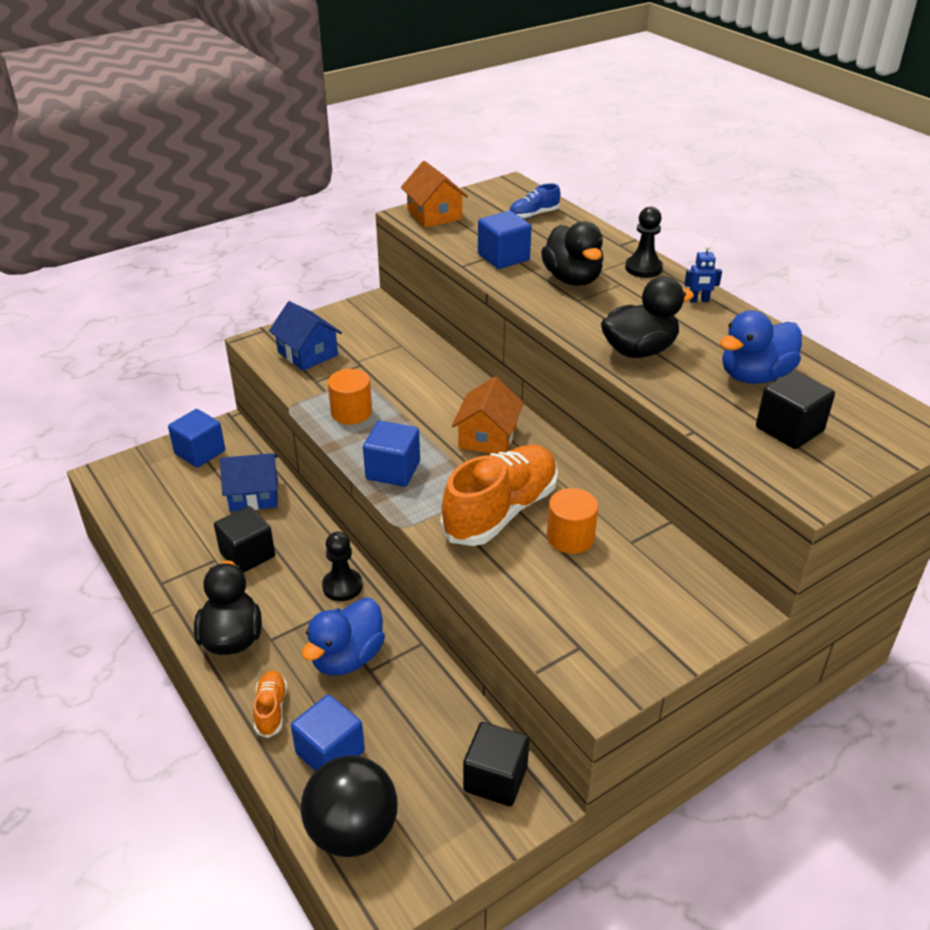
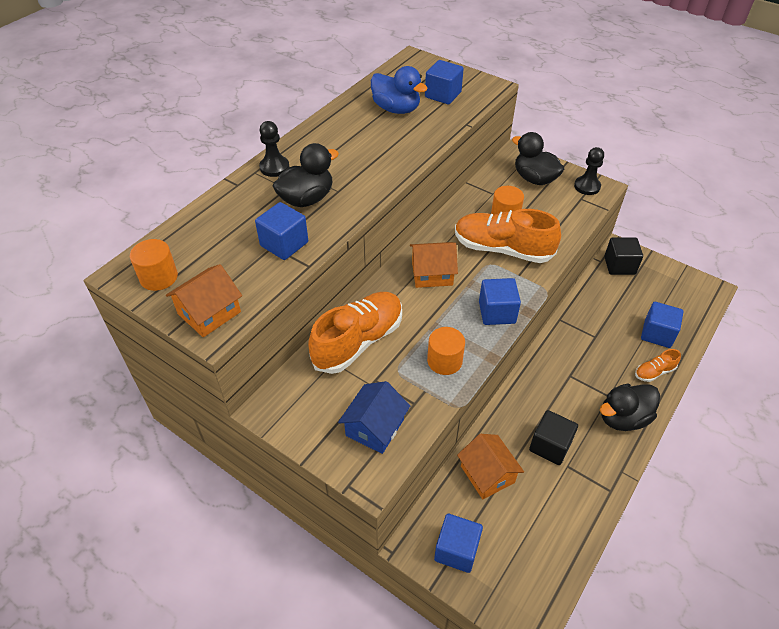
camera: 110 degrees left, 10 degrees up
blue house [220,453,278,512] -> orange house [457,434,524,499]
black ball [301,755,397,857] -> none
blue duck [302,598,385,675] -> none
black pawn [322,532,363,601] -> black pawn moved to [574,147,604,195]
blue shoe [509,184,560,219] -> none
black duck [601,276,694,358] -> black duck moved to [512,132,564,185]
blue robot [684,245,722,302] -> none
black cube [756,370,835,449] -> blue cube [425,60,464,104]
none -> orange cylinder [130,239,178,291]
none -> orange shoe [308,292,402,374]

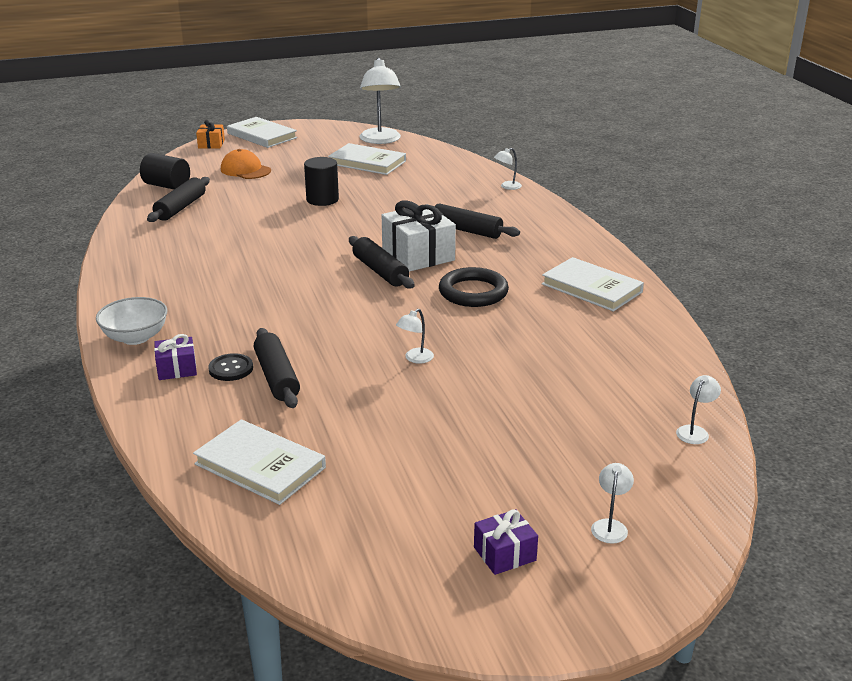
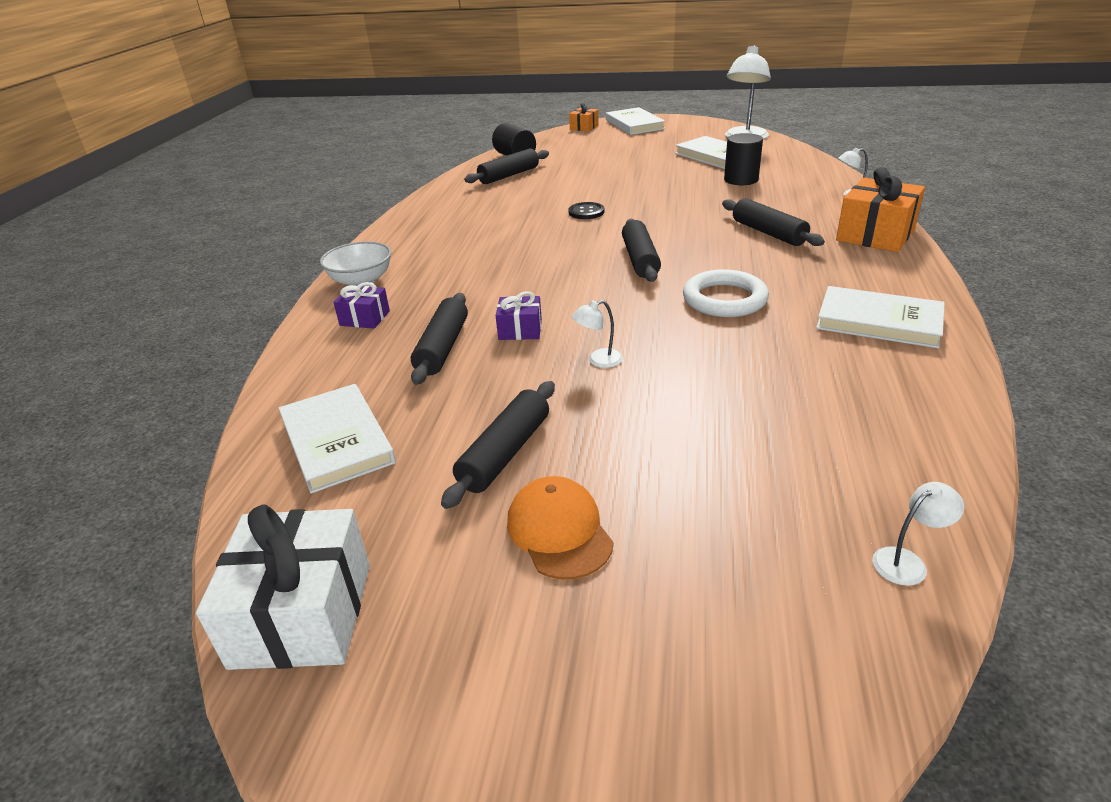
camera: 30 degrees right, 5 degrees up
black button [208,353,253,381] -> black button moved to [568,202,604,219]
orange cap [221,149,271,179] -> orange cap moved to [507,476,614,579]
black cylinder [304,157,339,206] -> black cylinder moved to [724,133,763,185]
white gift [382,200,456,272] -> white gift moved to [196,504,370,670]
black ring [439,267,509,307] -> white ring [683,269,769,317]
purple gift [474,509,538,575] -> purple gift moved to [495,291,542,340]
white book [542,257,644,312] -> white book turned 45 degrees counterclockwise [816,286,945,348]
white lamp [591,463,634,544] -> none
none -> black rolling pin [441,381,555,509]
none -> orange gift [836,167,925,252]

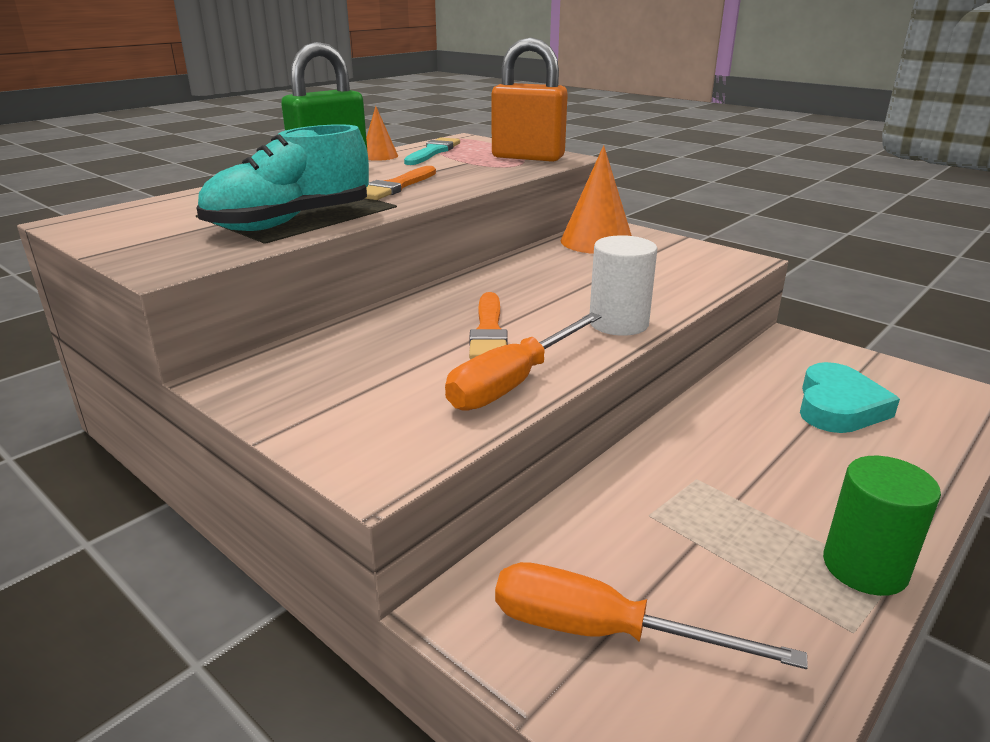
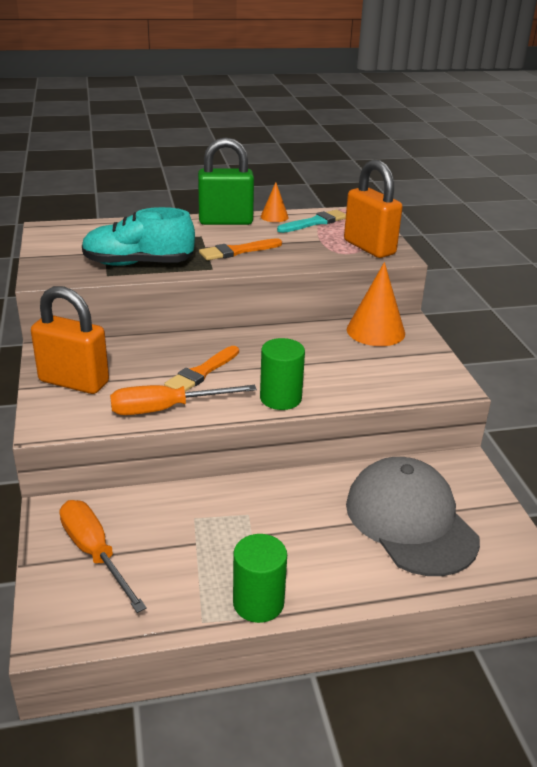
camera: 35 degrees right, 5 degrees up
white cylinder [590,235,657,336] -> green cylinder [260,338,305,410]
turquoise heart [800,362,900,433] -> grey cap [346,457,480,576]
none -> orange padlock [31,286,109,394]

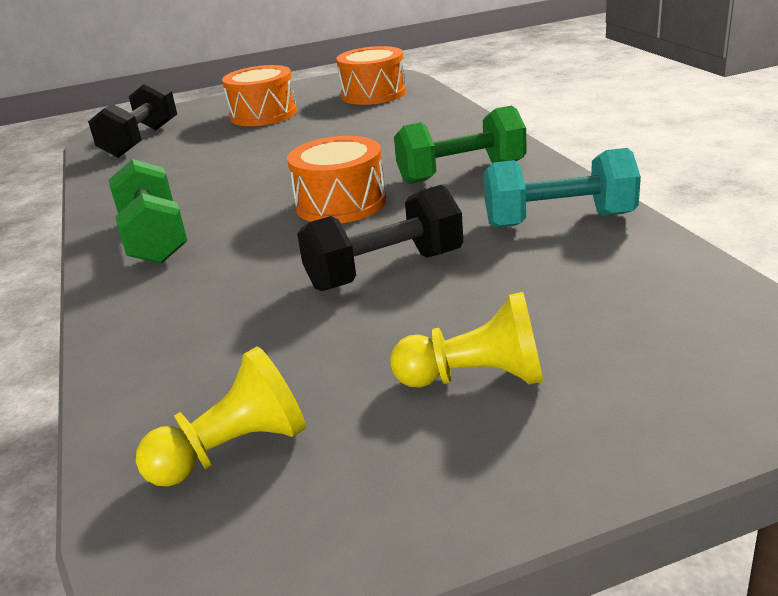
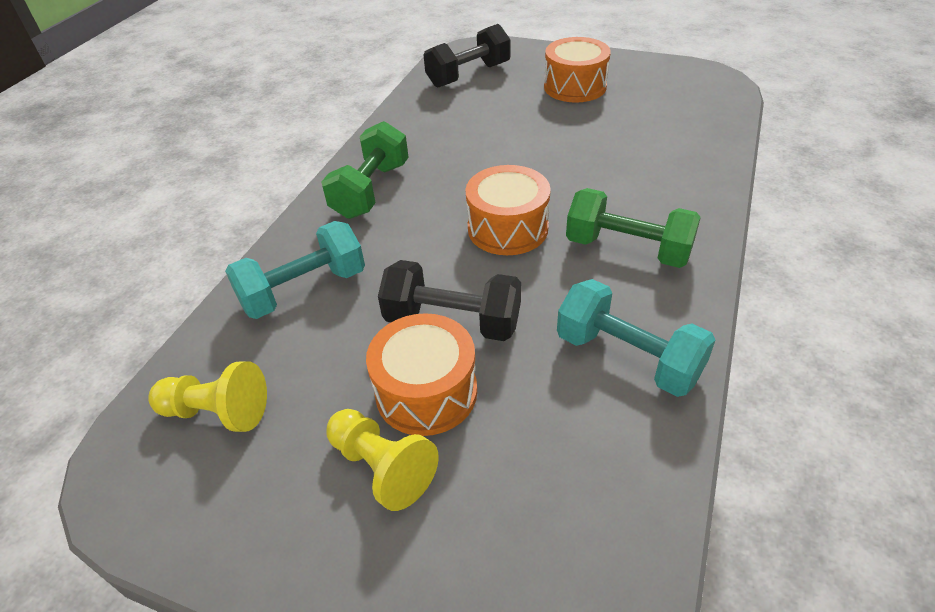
camera: 40 degrees right, 15 degrees up
orange drum [336,46,406,105] -> orange drum moved to [366,313,477,436]
none -> turquoise dumbbell [225,221,365,319]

Exercise directions ->
Please print each of the records word for word, keeping the pictures out.

Solution to this exercise ->
camera: 110 degrees left, 10 degrees up
blue house [220,453,278,512] -> orange house [457,434,524,499]
black ball [301,755,397,857] -> none
blue duck [302,598,385,675] -> none
black pawn [322,532,363,601] -> black pawn moved to [574,147,604,195]
blue shoe [509,184,560,219] -> none
black duck [601,276,694,358] -> black duck moved to [512,132,564,185]
blue robot [684,245,722,302] -> none
black cube [756,370,835,449] -> blue cube [425,60,464,104]
none -> orange cylinder [130,239,178,291]
none -> orange shoe [308,292,402,374]

camera: 30 degrees right, 5 degrees up
black button [208,353,253,381] -> black button moved to [568,202,604,219]
orange cap [221,149,271,179] -> orange cap moved to [507,476,614,579]
black cylinder [304,157,339,206] -> black cylinder moved to [724,133,763,185]
white gift [382,200,456,272] -> white gift moved to [196,504,370,670]
black ring [439,267,509,307] -> white ring [683,269,769,317]
purple gift [474,509,538,575] -> purple gift moved to [495,291,542,340]
white book [542,257,644,312] -> white book turned 45 degrees counterclockwise [816,286,945,348]
white lamp [591,463,634,544] -> none
none -> black rolling pin [441,381,555,509]
none -> orange gift [836,167,925,252]

camera: 35 degrees right, 5 degrees up
white cylinder [590,235,657,336] -> green cylinder [260,338,305,410]
turquoise heart [800,362,900,433] -> grey cap [346,457,480,576]
none -> orange padlock [31,286,109,394]

camera: 40 degrees right, 15 degrees up
orange drum [336,46,406,105] -> orange drum moved to [366,313,477,436]
none -> turquoise dumbbell [225,221,365,319]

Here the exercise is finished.